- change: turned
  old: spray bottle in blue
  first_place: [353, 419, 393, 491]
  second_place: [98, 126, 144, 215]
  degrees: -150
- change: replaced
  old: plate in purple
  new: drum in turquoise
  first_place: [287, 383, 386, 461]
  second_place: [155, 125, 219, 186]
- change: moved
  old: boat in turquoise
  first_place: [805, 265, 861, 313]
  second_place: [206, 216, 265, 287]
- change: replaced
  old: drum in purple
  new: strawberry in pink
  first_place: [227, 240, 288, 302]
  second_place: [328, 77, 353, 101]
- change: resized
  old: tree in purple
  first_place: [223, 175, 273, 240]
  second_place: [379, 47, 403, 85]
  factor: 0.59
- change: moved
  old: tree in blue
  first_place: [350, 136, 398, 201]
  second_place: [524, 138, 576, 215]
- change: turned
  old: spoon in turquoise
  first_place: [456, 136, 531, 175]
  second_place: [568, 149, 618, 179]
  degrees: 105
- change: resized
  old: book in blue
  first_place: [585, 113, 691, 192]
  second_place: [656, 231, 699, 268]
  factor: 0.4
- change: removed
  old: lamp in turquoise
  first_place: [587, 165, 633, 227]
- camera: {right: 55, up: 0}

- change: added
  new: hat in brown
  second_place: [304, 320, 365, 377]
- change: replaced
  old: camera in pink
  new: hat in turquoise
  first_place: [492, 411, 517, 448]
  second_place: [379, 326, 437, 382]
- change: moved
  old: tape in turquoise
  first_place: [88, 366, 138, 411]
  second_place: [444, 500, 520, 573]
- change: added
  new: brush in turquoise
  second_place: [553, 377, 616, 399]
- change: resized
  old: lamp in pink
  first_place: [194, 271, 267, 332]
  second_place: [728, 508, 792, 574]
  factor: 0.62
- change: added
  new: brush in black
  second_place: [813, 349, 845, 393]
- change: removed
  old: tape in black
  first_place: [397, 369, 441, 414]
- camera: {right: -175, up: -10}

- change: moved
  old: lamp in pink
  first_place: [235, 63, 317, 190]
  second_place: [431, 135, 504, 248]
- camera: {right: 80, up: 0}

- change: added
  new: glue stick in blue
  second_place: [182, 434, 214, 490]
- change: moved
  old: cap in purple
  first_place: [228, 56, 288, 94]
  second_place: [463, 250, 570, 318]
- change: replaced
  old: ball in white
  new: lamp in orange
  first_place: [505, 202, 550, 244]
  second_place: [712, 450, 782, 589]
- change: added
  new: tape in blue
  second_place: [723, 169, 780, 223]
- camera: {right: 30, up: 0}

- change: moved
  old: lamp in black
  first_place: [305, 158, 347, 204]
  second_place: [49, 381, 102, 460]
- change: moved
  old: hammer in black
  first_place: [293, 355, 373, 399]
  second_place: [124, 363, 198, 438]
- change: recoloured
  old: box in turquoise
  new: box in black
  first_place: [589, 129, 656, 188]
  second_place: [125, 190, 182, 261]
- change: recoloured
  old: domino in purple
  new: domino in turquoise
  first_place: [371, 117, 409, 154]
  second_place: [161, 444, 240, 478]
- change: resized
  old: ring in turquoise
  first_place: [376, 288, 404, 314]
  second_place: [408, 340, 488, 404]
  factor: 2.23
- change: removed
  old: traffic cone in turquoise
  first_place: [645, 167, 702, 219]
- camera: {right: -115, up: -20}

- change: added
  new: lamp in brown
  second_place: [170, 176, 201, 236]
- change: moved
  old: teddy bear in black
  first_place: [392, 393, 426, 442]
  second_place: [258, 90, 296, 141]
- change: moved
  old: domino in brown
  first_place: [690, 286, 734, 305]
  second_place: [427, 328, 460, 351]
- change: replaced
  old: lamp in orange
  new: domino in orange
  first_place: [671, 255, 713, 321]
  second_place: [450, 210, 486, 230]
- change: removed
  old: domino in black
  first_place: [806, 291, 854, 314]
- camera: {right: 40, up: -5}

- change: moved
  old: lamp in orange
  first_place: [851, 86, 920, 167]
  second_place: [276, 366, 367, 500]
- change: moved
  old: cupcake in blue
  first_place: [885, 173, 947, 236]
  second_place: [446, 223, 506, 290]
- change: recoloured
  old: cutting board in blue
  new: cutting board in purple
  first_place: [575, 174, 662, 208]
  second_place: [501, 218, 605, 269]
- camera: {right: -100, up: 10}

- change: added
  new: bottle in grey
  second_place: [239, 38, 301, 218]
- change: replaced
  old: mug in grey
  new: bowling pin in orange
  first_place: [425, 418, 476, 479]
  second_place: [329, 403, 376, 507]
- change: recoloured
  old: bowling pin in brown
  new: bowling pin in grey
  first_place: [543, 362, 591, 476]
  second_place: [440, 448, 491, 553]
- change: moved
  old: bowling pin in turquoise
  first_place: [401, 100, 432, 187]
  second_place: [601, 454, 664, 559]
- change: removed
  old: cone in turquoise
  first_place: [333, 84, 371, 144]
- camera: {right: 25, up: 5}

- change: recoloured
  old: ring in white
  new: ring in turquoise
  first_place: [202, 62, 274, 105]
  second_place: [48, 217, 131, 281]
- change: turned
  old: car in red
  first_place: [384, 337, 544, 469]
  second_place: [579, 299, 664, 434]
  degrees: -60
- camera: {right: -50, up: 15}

* What to work on *
Reproduce the entries exactly. Every word has to stay the same.

* Exercise result *
- change: turned
  old: spray bottle in blue
  first_place: [353, 419, 393, 491]
  second_place: [98, 126, 144, 215]
  degrees: -150
- change: replaced
  old: plate in purple
  new: drum in turquoise
  first_place: [287, 383, 386, 461]
  second_place: [155, 125, 219, 186]
- change: moved
  old: boat in turquoise
  first_place: [805, 265, 861, 313]
  second_place: [206, 216, 265, 287]
- change: replaced
  old: drum in purple
  new: strawberry in pink
  first_place: [227, 240, 288, 302]
  second_place: [328, 77, 353, 101]
- change: resized
  old: tree in purple
  first_place: [223, 175, 273, 240]
  second_place: [379, 47, 403, 85]
  factor: 0.59
- change: moved
  old: tree in blue
  first_place: [350, 136, 398, 201]
  second_place: [524, 138, 576, 215]
- change: turned
  old: spoon in turquoise
  first_place: [456, 136, 531, 175]
  second_place: [568, 149, 618, 179]
  degrees: 105
- change: resized
  old: book in blue
  first_place: [585, 113, 691, 192]
  second_place: [656, 231, 699, 268]
  factor: 0.4
- change: removed
  old: lamp in turquoise
  first_place: [587, 165, 633, 227]
- camera: {right: 55, up: 0}

- change: added
  new: hat in brown
  second_place: [304, 320, 365, 377]
- change: replaced
  old: camera in pink
  new: hat in turquoise
  first_place: [492, 411, 517, 448]
  second_place: [379, 326, 437, 382]
- change: moved
  old: tape in turquoise
  first_place: [88, 366, 138, 411]
  second_place: [444, 500, 520, 573]
- change: added
  new: brush in turquoise
  second_place: [553, 377, 616, 399]
- change: resized
  old: lamp in pink
  first_place: [194, 271, 267, 332]
  second_place: [728, 508, 792, 574]
  factor: 0.62
- change: added
  new: brush in black
  second_place: [813, 349, 845, 393]
- change: removed
  old: tape in black
  first_place: [397, 369, 441, 414]
- camera: {right: -175, up: -10}

- change: moved
  old: lamp in pink
  first_place: [235, 63, 317, 190]
  second_place: [431, 135, 504, 248]
- camera: {right: 80, up: 0}

- change: added
  new: glue stick in blue
  second_place: [182, 434, 214, 490]
- change: moved
  old: cap in purple
  first_place: [228, 56, 288, 94]
  second_place: [463, 250, 570, 318]
- change: replaced
  old: ball in white
  new: lamp in orange
  first_place: [505, 202, 550, 244]
  second_place: [712, 450, 782, 589]
- change: added
  new: tape in blue
  second_place: [723, 169, 780, 223]
- camera: {right: 30, up: 0}

- change: moved
  old: lamp in black
  first_place: [305, 158, 347, 204]
  second_place: [49, 381, 102, 460]
- change: moved
  old: hammer in black
  first_place: [293, 355, 373, 399]
  second_place: [124, 363, 198, 438]
- change: recoloured
  old: box in turquoise
  new: box in black
  first_place: [589, 129, 656, 188]
  second_place: [125, 190, 182, 261]
- change: recoloured
  old: domino in purple
  new: domino in turquoise
  first_place: [371, 117, 409, 154]
  second_place: [161, 444, 240, 478]
- change: resized
  old: ring in turquoise
  first_place: [376, 288, 404, 314]
  second_place: [408, 340, 488, 404]
  factor: 2.23
- change: removed
  old: traffic cone in turquoise
  first_place: [645, 167, 702, 219]
- camera: {right: -115, up: -20}

- change: added
  new: lamp in brown
  second_place: [170, 176, 201, 236]
- change: moved
  old: teddy bear in black
  first_place: [392, 393, 426, 442]
  second_place: [258, 90, 296, 141]
- change: moved
  old: domino in brown
  first_place: [690, 286, 734, 305]
  second_place: [427, 328, 460, 351]
- change: replaced
  old: lamp in orange
  new: domino in orange
  first_place: [671, 255, 713, 321]
  second_place: [450, 210, 486, 230]
- change: removed
  old: domino in black
  first_place: [806, 291, 854, 314]
- camera: {right: 40, up: -5}

- change: moved
  old: lamp in orange
  first_place: [851, 86, 920, 167]
  second_place: [276, 366, 367, 500]
- change: moved
  old: cupcake in blue
  first_place: [885, 173, 947, 236]
  second_place: [446, 223, 506, 290]
- change: recoloured
  old: cutting board in blue
  new: cutting board in purple
  first_place: [575, 174, 662, 208]
  second_place: [501, 218, 605, 269]
- camera: {right: -100, up: 10}

- change: added
  new: bottle in grey
  second_place: [239, 38, 301, 218]
- change: replaced
  old: mug in grey
  new: bowling pin in orange
  first_place: [425, 418, 476, 479]
  second_place: [329, 403, 376, 507]
- change: recoloured
  old: bowling pin in brown
  new: bowling pin in grey
  first_place: [543, 362, 591, 476]
  second_place: [440, 448, 491, 553]
- change: moved
  old: bowling pin in turquoise
  first_place: [401, 100, 432, 187]
  second_place: [601, 454, 664, 559]
- change: removed
  old: cone in turquoise
  first_place: [333, 84, 371, 144]
- camera: {right: 25, up: 5}

- change: recoloured
  old: ring in white
  new: ring in turquoise
  first_place: [202, 62, 274, 105]
  second_place: [48, 217, 131, 281]
- change: turned
  old: car in red
  first_place: [384, 337, 544, 469]
  second_place: [579, 299, 664, 434]
  degrees: -60
- camera: {right: -50, up: 15}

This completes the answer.